**** EXCERPTED DATA

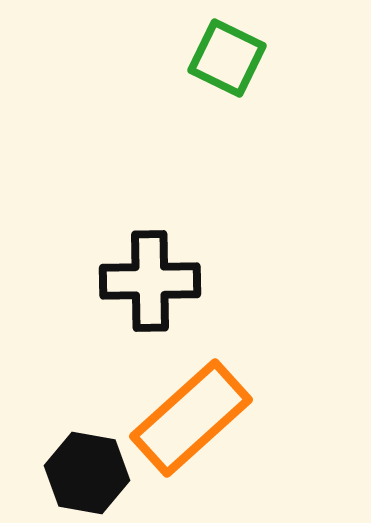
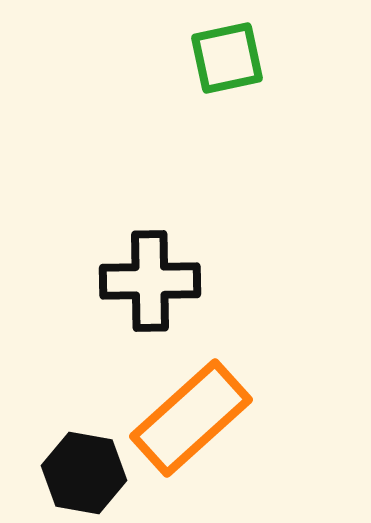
green square: rotated 38 degrees counterclockwise
black hexagon: moved 3 px left
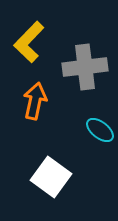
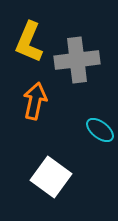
yellow L-shape: rotated 21 degrees counterclockwise
gray cross: moved 8 px left, 7 px up
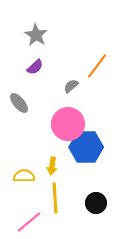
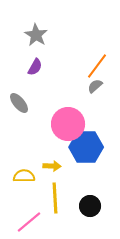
purple semicircle: rotated 18 degrees counterclockwise
gray semicircle: moved 24 px right
yellow arrow: rotated 96 degrees counterclockwise
black circle: moved 6 px left, 3 px down
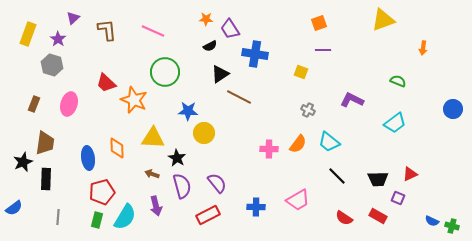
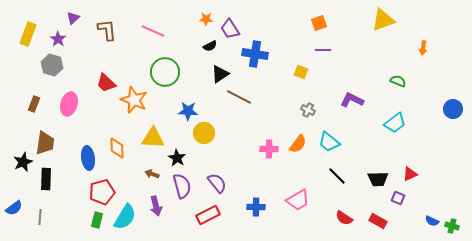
red rectangle at (378, 216): moved 5 px down
gray line at (58, 217): moved 18 px left
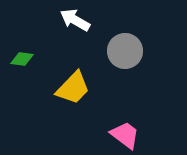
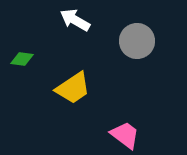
gray circle: moved 12 px right, 10 px up
yellow trapezoid: rotated 12 degrees clockwise
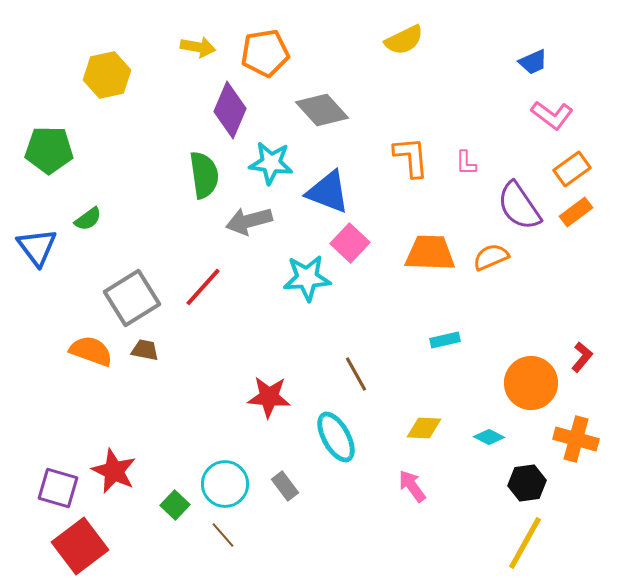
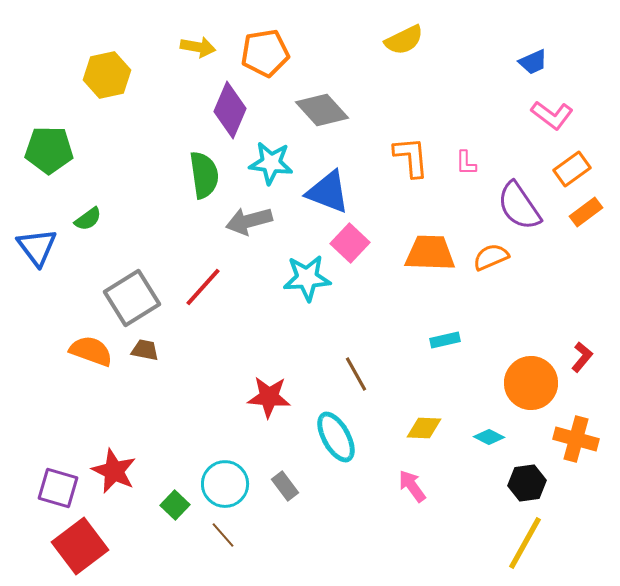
orange rectangle at (576, 212): moved 10 px right
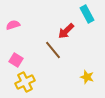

********

= DIRECTIONS FOR THIS TASK =
Could you print the listing above exactly, without the pictures?

= PROBLEM SOLUTION =
green square: rotated 38 degrees counterclockwise
black hexagon: moved 3 px left
yellow L-shape: rotated 21 degrees counterclockwise
gray cross: moved 8 px left, 7 px up
purple semicircle: rotated 18 degrees counterclockwise
gray semicircle: moved 24 px right
yellow arrow: rotated 96 degrees counterclockwise
black circle: moved 6 px left, 3 px down
red rectangle at (378, 216): moved 5 px down
gray line at (58, 217): moved 18 px left
gray circle: moved 12 px right, 10 px up
yellow trapezoid: rotated 12 degrees clockwise
orange rectangle at (576, 212): moved 10 px right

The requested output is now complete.